● **Record excerpts**
◇ ◇ ◇ ◇ ◇ ◇ ◇

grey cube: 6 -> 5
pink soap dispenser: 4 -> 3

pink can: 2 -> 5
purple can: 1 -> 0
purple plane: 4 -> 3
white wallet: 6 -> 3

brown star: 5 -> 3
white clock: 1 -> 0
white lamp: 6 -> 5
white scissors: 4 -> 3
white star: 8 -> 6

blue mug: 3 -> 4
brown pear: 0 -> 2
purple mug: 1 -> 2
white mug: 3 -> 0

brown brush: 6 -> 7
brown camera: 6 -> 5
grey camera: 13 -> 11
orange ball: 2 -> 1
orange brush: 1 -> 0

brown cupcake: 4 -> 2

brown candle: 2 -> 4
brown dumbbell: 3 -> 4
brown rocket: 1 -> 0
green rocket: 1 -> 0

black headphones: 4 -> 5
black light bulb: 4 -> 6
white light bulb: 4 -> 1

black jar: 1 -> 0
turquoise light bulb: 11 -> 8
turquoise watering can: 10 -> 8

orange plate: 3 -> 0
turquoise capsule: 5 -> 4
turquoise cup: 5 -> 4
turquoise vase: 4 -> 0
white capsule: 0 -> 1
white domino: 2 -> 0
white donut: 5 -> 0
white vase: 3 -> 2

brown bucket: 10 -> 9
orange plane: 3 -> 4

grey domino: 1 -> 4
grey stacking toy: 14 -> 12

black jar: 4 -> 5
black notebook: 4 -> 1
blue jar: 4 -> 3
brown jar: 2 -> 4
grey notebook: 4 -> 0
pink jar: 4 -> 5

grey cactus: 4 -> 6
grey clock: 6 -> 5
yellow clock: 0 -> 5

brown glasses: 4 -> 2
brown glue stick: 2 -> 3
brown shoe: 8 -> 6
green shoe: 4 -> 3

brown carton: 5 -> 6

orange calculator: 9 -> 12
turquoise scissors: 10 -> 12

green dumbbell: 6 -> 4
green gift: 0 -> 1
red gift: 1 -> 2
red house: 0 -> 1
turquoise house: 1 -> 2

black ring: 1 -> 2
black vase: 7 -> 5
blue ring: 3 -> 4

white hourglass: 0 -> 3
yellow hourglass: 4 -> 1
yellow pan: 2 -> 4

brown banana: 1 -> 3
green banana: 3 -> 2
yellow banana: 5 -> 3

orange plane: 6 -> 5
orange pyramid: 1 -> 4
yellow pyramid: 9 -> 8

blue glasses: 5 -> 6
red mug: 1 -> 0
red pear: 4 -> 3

◇ ◇ ◇ ◇ ◇ ◇ ◇

● **Required work**
Set down, from the entries above, exactly the lines from the one with "grey camera: 13 -> 11" up to and including the one with "grey domino: 1 -> 4", and no other lines.

● **Answer space**
grey camera: 13 -> 11
orange ball: 2 -> 1
orange brush: 1 -> 0

brown cupcake: 4 -> 2

brown candle: 2 -> 4
brown dumbbell: 3 -> 4
brown rocket: 1 -> 0
green rocket: 1 -> 0

black headphones: 4 -> 5
black light bulb: 4 -> 6
white light bulb: 4 -> 1

black jar: 1 -> 0
turquoise light bulb: 11 -> 8
turquoise watering can: 10 -> 8

orange plate: 3 -> 0
turquoise capsule: 5 -> 4
turquoise cup: 5 -> 4
turquoise vase: 4 -> 0
white capsule: 0 -> 1
white domino: 2 -> 0
white donut: 5 -> 0
white vase: 3 -> 2

brown bucket: 10 -> 9
orange plane: 3 -> 4

grey domino: 1 -> 4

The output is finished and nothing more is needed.